* PROMPT *
Without including any pictures, reproduce all the lines below word for word.

* DATA SHOWN *
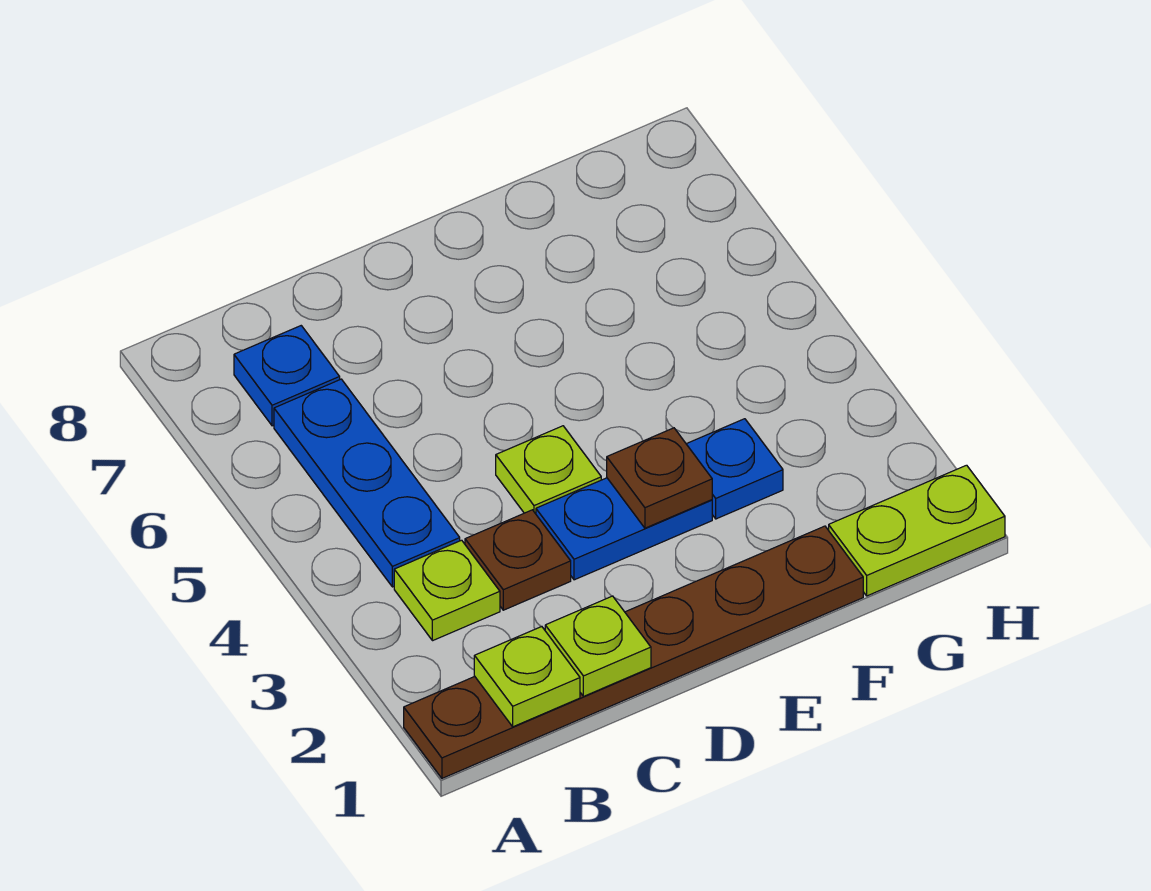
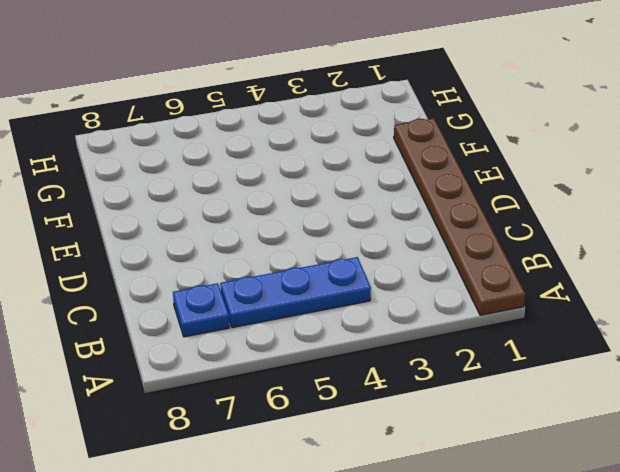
none -> lime plate B3 level 1
none -> brown plate C3 level 1
none -> blue plate D3:E3 level 1

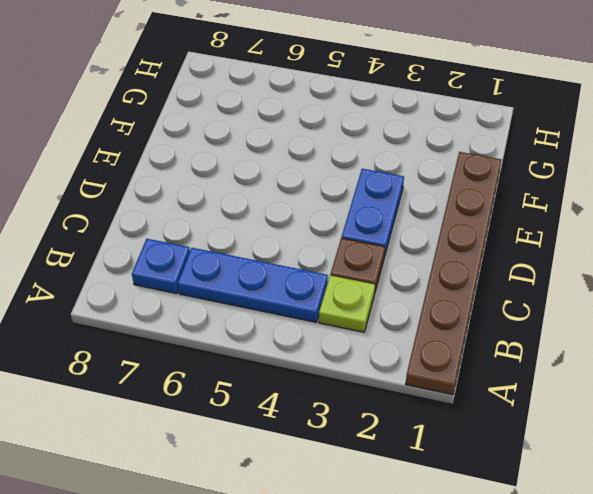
none -> lime plate D4 level 1
none -> blue plate F3 level 1
none -> lime plate G1:H1 level 1

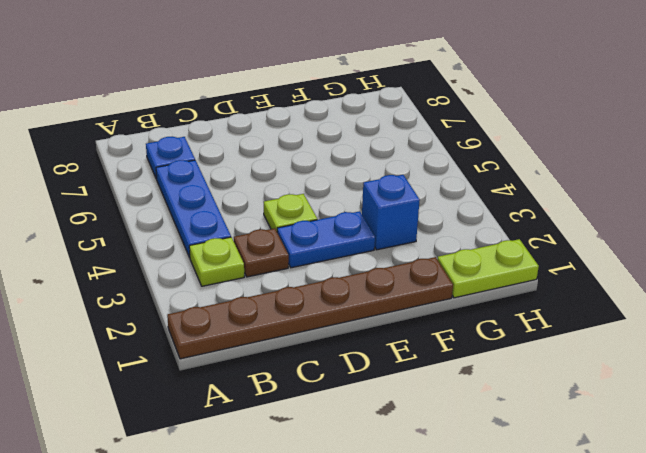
blue brick F3 level 1 -> blue plate F3 level 1
none -> lime plate B1 level 2
none -> lime plate C1 level 2
none -> brown plate E3 level 2

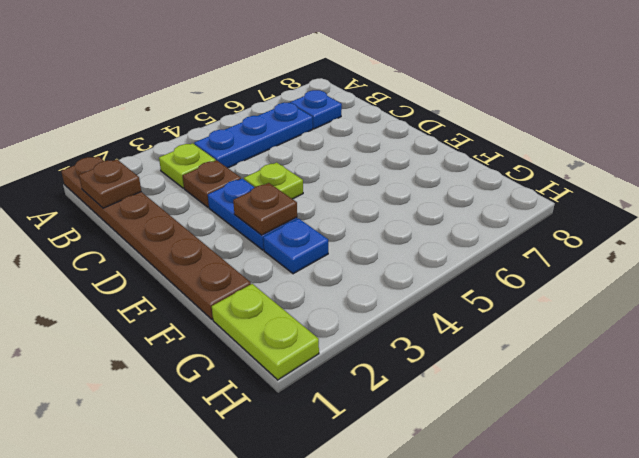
brown plate B1 level 2 -> lime plate B1 level 2
none -> lime plate C1 level 2

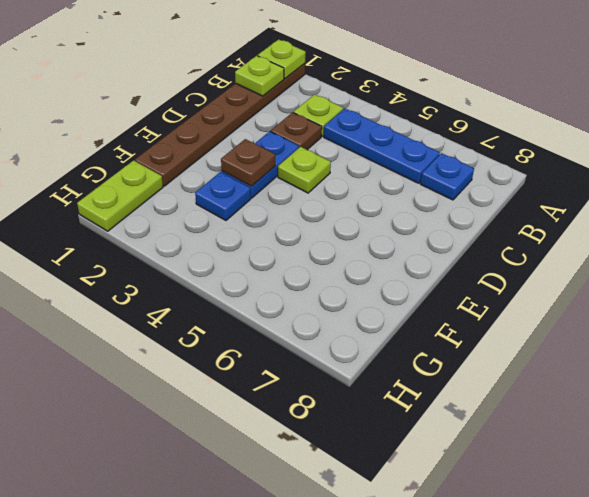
lime plate A1 level 2 -> lime plate C1 level 2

* SOLUTION BELOW *
none -> lime plate B3 level 1
none -> brown plate C3 level 1
none -> blue plate D3:E3 level 1

none -> lime plate D4 level 1
none -> blue plate F3 level 1
none -> lime plate G1:H1 level 1

blue brick F3 level 1 -> blue plate F3 level 1
none -> lime plate B1 level 2
none -> lime plate C1 level 2
none -> brown plate E3 level 2

brown plate B1 level 2 -> lime plate B1 level 2
none -> lime plate C1 level 2

lime plate A1 level 2 -> lime plate C1 level 2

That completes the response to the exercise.